TRY IT. The whole listing is to be restated word for word with no images.

EXERCISE DATA.
-=-=-=-=-

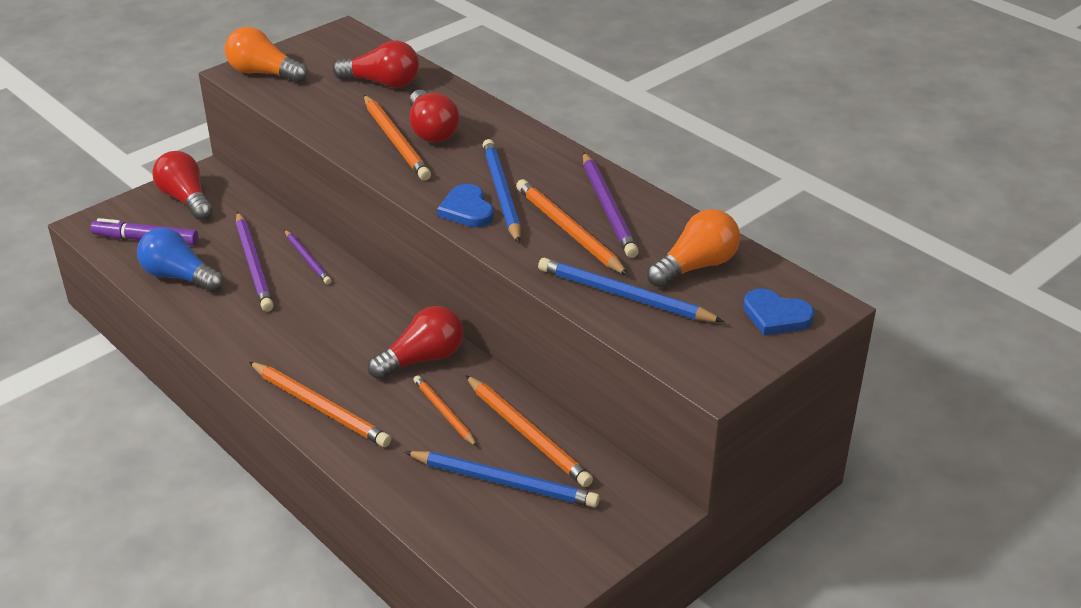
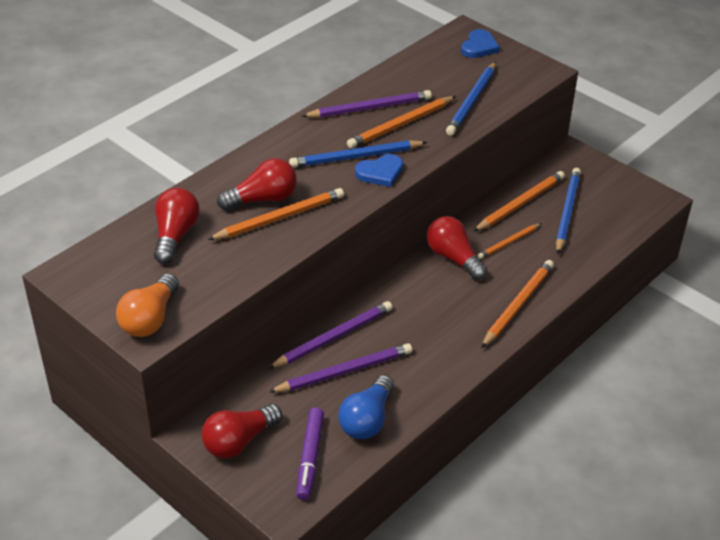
camera: 95 degrees left, 5 degrees up
purple pencil [284,230,331,284] -> purple pencil [268,301,393,369], size x1.62
orange light bulb [647,209,740,288] -> none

-=-=-=-=-

ANSWER SPACE.
camera: 95 degrees left, 5 degrees up
purple pencil [284,230,331,284] -> purple pencil [268,301,393,369], size x1.62
orange light bulb [647,209,740,288] -> none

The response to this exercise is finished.